* Action item
The required output is the line that contains "Return every road" through the last line of the data, retyped verbatim and with nothing added.

-- -- --

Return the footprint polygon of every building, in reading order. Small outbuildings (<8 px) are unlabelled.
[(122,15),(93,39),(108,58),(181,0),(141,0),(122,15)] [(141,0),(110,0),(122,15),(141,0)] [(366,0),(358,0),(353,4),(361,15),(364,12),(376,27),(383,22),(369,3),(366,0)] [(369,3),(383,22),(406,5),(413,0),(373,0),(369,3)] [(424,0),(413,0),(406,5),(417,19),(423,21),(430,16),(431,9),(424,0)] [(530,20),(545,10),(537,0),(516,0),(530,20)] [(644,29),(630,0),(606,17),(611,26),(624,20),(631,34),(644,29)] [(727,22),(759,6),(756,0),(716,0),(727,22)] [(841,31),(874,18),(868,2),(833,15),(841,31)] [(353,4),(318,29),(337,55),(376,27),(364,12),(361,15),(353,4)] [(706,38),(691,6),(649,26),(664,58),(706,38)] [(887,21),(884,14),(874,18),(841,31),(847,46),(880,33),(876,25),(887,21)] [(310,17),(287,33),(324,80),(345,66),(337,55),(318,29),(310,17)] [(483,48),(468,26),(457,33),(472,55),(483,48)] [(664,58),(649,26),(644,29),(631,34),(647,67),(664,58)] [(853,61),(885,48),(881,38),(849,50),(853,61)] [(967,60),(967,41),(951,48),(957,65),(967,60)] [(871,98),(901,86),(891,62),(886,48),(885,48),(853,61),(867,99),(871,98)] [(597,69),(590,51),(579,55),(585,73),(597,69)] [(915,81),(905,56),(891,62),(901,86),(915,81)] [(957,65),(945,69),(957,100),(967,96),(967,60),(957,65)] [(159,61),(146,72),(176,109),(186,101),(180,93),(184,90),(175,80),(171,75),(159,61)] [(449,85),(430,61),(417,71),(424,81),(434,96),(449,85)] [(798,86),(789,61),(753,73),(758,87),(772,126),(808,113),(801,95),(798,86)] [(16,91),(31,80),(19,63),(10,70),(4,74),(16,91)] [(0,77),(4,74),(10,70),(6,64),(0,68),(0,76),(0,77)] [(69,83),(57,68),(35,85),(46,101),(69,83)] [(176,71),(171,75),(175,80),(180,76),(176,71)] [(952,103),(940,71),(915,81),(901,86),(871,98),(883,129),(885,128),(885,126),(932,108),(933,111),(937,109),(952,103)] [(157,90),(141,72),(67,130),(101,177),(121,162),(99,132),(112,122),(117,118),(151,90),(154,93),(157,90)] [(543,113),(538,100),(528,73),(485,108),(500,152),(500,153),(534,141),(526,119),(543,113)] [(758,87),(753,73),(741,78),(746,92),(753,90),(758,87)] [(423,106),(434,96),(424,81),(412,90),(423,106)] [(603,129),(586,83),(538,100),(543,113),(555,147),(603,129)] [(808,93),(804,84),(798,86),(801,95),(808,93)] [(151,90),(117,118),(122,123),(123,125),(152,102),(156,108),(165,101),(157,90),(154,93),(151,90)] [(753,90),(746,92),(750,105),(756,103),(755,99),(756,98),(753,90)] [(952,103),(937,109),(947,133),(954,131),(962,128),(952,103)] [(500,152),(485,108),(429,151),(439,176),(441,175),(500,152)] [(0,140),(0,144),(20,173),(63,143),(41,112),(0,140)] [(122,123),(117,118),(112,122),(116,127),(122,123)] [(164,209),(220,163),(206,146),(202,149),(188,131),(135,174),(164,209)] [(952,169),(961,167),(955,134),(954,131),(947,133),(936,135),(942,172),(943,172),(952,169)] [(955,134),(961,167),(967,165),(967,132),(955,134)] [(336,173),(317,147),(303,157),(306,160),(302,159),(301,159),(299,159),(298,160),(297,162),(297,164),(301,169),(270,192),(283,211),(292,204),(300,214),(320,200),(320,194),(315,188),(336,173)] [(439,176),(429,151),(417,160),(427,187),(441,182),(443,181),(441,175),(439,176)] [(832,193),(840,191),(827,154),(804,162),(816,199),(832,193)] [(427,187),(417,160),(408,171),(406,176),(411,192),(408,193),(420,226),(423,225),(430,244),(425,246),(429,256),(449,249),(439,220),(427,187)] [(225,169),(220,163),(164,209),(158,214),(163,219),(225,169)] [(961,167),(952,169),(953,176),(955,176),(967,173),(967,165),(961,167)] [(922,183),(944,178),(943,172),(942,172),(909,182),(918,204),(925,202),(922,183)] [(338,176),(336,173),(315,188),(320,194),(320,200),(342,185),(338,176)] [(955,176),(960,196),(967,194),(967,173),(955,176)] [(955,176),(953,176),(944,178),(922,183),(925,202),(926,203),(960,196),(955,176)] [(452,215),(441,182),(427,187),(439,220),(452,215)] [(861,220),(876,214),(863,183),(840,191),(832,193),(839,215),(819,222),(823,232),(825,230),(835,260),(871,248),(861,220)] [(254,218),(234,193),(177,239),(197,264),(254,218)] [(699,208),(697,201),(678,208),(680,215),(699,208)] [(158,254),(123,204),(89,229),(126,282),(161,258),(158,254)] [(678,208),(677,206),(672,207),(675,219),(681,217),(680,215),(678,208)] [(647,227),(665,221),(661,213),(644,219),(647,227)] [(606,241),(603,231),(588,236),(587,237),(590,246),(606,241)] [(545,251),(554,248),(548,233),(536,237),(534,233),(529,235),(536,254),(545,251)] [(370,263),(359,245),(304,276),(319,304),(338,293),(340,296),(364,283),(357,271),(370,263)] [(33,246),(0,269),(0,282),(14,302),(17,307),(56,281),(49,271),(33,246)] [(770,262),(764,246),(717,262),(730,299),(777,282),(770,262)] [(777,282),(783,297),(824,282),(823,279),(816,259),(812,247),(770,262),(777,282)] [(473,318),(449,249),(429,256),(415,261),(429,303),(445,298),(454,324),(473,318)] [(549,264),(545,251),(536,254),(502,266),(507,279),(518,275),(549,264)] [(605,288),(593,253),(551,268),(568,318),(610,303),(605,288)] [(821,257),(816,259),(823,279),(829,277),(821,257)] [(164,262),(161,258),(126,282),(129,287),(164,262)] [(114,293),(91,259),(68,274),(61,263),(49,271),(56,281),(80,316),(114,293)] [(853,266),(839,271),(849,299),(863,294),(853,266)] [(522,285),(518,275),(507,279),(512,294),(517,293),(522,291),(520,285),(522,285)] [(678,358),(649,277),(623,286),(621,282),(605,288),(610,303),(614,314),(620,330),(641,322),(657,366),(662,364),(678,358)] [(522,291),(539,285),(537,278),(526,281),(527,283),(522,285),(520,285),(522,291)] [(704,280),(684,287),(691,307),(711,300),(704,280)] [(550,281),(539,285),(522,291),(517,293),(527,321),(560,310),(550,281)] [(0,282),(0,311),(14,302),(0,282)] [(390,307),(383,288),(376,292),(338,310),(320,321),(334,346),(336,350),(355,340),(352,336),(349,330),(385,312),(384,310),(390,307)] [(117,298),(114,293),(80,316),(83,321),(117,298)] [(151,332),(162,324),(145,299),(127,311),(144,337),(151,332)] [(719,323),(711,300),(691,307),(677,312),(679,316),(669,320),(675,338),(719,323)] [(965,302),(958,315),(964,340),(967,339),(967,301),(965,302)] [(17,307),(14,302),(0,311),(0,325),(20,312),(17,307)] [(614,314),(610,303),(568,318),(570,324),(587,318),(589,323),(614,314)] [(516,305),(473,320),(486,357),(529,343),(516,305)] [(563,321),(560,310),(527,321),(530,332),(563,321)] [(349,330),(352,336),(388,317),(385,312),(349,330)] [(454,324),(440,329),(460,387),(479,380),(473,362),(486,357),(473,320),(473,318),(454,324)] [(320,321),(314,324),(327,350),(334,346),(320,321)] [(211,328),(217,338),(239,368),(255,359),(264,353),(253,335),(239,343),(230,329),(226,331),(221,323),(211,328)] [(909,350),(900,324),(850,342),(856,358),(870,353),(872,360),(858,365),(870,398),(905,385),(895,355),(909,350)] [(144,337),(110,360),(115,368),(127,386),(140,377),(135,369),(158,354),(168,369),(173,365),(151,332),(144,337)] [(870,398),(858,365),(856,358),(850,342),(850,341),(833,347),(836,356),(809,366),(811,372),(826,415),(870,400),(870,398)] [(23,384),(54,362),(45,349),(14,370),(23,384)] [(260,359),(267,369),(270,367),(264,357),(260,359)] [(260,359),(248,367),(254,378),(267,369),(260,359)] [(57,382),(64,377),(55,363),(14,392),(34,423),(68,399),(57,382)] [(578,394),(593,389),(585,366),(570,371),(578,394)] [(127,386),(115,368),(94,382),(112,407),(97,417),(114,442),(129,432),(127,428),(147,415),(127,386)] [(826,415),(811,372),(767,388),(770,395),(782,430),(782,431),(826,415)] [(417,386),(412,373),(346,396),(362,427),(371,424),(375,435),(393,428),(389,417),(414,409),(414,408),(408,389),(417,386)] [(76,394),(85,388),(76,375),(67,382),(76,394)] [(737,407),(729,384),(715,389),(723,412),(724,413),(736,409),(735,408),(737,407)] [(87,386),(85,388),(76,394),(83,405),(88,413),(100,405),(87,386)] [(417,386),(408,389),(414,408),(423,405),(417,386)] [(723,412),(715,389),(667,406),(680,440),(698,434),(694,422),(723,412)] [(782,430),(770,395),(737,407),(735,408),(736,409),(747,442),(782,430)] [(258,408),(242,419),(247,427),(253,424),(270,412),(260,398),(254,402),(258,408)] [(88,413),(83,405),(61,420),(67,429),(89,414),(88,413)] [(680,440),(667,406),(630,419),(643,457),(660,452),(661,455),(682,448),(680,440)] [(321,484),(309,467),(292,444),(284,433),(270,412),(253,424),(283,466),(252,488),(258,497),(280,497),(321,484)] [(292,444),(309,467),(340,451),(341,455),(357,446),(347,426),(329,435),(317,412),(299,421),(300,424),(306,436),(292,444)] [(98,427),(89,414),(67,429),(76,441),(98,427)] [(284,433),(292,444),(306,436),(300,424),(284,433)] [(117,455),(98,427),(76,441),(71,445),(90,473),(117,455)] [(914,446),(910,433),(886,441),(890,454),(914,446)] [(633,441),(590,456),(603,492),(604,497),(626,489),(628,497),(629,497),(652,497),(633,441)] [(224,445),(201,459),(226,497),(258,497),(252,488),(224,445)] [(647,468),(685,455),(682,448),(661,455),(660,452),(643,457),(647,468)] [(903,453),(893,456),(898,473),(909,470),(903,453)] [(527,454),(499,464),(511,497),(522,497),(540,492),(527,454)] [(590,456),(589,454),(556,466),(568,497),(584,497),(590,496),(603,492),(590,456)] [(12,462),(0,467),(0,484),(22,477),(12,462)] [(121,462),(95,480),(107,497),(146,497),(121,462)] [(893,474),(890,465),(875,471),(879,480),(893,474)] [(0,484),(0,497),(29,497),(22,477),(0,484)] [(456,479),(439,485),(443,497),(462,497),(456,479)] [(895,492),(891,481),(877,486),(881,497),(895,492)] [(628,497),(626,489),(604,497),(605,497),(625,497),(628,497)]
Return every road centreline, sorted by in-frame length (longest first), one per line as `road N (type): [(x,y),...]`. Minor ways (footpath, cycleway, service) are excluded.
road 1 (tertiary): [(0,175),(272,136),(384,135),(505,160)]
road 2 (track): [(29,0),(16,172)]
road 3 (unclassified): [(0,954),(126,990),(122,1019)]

-- -- --

* Your response
Return every road centreline, sorted by in-frame length (longest first), one per line as `road N (type): [(x,y),...]`. Minor ways (footpath, cycleway, service) are excluded.
road 1 (tertiary): [(0,175),(272,136),(384,135),(505,160)]
road 2 (track): [(29,0),(16,172)]
road 3 (unclassified): [(0,954),(126,990),(122,1019)]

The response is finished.